* TO DO
From the line containing "J1 pin 2: DC_IN -> COM" onward, every line of the entries is to be set down exactly, the last line included.

* * * * * * * * *

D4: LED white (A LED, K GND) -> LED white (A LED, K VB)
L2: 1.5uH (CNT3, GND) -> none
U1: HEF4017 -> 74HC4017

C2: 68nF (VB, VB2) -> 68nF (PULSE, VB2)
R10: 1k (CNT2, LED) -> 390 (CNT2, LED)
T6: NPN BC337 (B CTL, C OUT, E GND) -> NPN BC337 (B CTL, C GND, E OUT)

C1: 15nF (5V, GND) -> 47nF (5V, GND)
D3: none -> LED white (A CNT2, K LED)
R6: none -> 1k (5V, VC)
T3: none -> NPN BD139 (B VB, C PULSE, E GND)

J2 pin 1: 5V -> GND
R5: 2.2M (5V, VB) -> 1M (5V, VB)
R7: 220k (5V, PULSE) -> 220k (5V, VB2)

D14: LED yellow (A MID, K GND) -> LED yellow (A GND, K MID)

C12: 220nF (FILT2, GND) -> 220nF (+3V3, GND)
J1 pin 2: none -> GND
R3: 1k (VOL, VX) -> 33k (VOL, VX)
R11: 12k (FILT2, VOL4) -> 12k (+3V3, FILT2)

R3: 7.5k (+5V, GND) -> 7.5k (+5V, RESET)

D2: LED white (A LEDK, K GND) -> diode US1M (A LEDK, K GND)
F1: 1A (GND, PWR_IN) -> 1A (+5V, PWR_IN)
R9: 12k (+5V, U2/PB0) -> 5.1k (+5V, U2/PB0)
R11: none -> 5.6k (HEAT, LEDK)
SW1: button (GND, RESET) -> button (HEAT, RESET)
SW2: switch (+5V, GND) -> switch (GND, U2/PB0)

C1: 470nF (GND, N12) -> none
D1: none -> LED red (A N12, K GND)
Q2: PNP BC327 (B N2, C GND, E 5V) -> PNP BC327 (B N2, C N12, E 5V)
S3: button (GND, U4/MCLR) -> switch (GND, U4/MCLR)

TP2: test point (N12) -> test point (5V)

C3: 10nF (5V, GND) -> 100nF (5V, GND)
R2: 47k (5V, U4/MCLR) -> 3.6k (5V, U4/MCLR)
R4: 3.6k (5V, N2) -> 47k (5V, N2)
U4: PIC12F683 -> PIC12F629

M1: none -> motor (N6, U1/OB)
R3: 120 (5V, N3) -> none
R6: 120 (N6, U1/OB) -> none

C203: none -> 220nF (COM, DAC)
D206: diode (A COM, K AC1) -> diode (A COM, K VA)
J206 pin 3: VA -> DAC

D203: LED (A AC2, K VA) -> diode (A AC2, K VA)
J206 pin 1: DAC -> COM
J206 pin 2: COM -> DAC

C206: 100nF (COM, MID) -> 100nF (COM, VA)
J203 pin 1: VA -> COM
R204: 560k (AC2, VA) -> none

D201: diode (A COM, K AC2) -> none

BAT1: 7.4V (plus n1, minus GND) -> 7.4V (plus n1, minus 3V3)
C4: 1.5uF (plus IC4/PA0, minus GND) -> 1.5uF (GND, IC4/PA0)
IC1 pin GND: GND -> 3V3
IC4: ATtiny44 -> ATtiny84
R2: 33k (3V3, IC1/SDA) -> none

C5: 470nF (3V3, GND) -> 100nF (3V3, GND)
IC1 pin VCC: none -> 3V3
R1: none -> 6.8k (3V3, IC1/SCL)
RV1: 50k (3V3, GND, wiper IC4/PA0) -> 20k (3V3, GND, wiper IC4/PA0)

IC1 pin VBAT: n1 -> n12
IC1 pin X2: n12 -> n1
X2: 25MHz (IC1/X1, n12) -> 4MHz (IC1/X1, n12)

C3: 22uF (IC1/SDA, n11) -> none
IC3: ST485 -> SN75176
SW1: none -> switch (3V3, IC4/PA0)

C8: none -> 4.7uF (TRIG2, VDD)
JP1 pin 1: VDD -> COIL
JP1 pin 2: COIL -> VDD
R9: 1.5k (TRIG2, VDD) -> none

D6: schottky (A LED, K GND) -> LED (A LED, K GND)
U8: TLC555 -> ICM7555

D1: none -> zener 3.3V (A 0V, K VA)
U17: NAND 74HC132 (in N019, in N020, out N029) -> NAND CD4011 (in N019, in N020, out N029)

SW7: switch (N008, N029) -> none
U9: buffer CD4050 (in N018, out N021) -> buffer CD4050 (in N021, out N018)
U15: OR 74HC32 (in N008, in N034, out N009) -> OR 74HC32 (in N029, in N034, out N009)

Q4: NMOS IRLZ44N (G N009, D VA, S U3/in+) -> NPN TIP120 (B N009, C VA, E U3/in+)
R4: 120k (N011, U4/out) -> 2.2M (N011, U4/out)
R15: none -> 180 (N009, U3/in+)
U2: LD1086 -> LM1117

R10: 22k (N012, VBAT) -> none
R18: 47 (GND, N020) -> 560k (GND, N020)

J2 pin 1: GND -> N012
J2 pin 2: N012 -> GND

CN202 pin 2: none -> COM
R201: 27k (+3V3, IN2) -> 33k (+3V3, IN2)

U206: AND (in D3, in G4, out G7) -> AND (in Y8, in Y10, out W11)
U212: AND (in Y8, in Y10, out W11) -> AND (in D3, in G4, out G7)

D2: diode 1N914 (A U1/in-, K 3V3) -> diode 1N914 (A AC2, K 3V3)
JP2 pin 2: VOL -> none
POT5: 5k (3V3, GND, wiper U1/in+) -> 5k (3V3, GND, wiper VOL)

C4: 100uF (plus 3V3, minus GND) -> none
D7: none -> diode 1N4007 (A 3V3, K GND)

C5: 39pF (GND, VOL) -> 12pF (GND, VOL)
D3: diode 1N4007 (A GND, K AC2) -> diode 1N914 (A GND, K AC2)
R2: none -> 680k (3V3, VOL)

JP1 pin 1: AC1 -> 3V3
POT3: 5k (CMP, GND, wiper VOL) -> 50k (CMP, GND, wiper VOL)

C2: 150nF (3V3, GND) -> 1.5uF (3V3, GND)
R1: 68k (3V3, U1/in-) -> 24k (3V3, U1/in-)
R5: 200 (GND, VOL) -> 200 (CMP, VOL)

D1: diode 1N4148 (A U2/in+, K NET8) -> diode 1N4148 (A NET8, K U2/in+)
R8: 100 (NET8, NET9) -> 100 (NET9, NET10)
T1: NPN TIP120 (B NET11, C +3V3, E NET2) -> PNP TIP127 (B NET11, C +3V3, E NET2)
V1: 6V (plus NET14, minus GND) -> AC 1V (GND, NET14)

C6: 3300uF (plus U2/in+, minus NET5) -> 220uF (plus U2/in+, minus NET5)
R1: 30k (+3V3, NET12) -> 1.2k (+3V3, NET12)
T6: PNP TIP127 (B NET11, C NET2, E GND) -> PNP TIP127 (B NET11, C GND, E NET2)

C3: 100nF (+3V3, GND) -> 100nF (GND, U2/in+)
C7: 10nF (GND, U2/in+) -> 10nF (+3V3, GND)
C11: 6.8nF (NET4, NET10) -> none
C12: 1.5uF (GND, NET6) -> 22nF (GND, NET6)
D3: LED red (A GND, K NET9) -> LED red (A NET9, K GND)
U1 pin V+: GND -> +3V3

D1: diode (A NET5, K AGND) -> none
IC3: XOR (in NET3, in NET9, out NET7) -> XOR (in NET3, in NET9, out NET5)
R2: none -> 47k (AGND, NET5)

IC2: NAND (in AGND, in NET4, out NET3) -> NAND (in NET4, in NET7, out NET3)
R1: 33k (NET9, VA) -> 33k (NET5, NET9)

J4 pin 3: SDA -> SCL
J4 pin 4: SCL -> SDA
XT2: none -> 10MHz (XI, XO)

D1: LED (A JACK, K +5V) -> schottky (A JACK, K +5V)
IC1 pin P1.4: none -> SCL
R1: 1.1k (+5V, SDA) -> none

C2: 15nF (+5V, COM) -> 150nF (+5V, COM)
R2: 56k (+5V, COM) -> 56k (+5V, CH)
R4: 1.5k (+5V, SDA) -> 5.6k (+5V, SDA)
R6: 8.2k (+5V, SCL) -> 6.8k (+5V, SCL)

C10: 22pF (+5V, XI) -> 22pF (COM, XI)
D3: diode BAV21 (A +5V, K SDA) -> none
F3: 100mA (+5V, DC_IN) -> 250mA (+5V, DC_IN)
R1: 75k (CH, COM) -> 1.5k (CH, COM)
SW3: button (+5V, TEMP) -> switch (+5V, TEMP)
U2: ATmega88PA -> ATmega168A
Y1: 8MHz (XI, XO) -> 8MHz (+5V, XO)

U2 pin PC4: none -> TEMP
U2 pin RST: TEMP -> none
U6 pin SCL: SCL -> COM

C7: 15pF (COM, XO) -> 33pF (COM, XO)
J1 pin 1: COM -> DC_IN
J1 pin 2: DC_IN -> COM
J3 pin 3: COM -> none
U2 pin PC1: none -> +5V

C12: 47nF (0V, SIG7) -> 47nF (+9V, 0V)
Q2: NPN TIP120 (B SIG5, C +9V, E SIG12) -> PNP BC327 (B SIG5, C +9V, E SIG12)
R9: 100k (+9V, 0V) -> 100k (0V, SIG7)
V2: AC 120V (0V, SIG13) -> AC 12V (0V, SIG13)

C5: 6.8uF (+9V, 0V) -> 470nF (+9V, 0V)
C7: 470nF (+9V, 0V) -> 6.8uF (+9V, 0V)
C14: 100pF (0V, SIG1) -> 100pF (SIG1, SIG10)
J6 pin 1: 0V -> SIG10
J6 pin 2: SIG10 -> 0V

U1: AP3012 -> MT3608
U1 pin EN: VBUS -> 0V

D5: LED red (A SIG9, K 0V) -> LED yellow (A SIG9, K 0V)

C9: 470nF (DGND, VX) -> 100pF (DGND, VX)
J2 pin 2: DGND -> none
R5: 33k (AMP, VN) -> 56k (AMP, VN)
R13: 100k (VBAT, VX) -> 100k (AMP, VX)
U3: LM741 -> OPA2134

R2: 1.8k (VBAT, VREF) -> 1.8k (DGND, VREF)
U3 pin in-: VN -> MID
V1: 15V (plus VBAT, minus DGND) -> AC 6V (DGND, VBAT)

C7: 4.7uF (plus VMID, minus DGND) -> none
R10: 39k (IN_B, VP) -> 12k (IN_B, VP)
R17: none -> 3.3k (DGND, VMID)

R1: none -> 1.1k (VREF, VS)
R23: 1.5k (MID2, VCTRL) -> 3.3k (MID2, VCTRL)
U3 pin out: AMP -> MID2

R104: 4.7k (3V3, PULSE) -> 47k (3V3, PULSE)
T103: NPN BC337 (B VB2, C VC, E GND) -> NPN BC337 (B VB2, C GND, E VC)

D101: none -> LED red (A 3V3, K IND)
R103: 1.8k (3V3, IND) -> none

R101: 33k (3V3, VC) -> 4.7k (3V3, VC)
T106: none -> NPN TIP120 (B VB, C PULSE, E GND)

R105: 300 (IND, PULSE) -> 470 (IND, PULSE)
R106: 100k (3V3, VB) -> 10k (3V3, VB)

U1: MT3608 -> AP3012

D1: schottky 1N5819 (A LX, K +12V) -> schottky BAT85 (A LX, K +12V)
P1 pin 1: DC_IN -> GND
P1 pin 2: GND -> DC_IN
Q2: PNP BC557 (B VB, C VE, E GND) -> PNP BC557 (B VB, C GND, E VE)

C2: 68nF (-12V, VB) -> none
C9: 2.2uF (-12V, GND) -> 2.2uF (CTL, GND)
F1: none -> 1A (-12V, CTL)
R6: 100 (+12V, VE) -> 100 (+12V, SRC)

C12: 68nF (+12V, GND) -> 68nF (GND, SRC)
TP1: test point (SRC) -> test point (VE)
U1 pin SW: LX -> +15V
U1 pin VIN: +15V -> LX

* * * * * * * * *

* RESPONSE TO THIS TASK
J1 pin 2: DC_IN -> COM
J3 pin 3: COM -> none
U2 pin PC1: none -> +5V

C12: 47nF (0V, SIG7) -> 47nF (+9V, 0V)
Q2: NPN TIP120 (B SIG5, C +9V, E SIG12) -> PNP BC327 (B SIG5, C +9V, E SIG12)
R9: 100k (+9V, 0V) -> 100k (0V, SIG7)
V2: AC 120V (0V, SIG13) -> AC 12V (0V, SIG13)

C5: 6.8uF (+9V, 0V) -> 470nF (+9V, 0V)
C7: 470nF (+9V, 0V) -> 6.8uF (+9V, 0V)
C14: 100pF (0V, SIG1) -> 100pF (SIG1, SIG10)
J6 pin 1: 0V -> SIG10
J6 pin 2: SIG10 -> 0V

U1: AP3012 -> MT3608
U1 pin EN: VBUS -> 0V

D5: LED red (A SIG9, K 0V) -> LED yellow (A SIG9, K 0V)

C9: 470nF (DGND, VX) -> 100pF (DGND, VX)
J2 pin 2: DGND -> none
R5: 33k (AMP, VN) -> 56k (AMP, VN)
R13: 100k (VBAT, VX) -> 100k (AMP, VX)
U3: LM741 -> OPA2134

R2: 1.8k (VBAT, VREF) -> 1.8k (DGND, VREF)
U3 pin in-: VN -> MID
V1: 15V (plus VBAT, minus DGND) -> AC 6V (DGND, VBAT)

C7: 4.7uF (plus VMID, minus DGND) -> none
R10: 39k (IN_B, VP) -> 12k (IN_B, VP)
R17: none -> 3.3k (DGND, VMID)

R1: none -> 1.1k (VREF, VS)
R23: 1.5k (MID2, VCTRL) -> 3.3k (MID2, VCTRL)
U3 pin out: AMP -> MID2

R104: 4.7k (3V3, PULSE) -> 47k (3V3, PULSE)
T103: NPN BC337 (B VB2, C VC, E GND) -> NPN BC337 (B VB2, C GND, E VC)

D101: none -> LED red (A 3V3, K IND)
R103: 1.8k (3V3, IND) -> none

R101: 33k (3V3, VC) -> 4.7k (3V3, VC)
T106: none -> NPN TIP120 (B VB, C PULSE, E GND)

R105: 300 (IND, PULSE) -> 470 (IND, PULSE)
R106: 100k (3V3, VB) -> 10k (3V3, VB)

U1: MT3608 -> AP3012

D1: schottky 1N5819 (A LX, K +12V) -> schottky BAT85 (A LX, K +12V)
P1 pin 1: DC_IN -> GND
P1 pin 2: GND -> DC_IN
Q2: PNP BC557 (B VB, C VE, E GND) -> PNP BC557 (B VB, C GND, E VE)

C2: 68nF (-12V, VB) -> none
C9: 2.2uF (-12V, GND) -> 2.2uF (CTL, GND)
F1: none -> 1A (-12V, CTL)
R6: 100 (+12V, VE) -> 100 (+12V, SRC)

C12: 68nF (+12V, GND) -> 68nF (GND, SRC)
TP1: test point (SRC) -> test point (VE)
U1 pin SW: LX -> +15V
U1 pin VIN: +15V -> LX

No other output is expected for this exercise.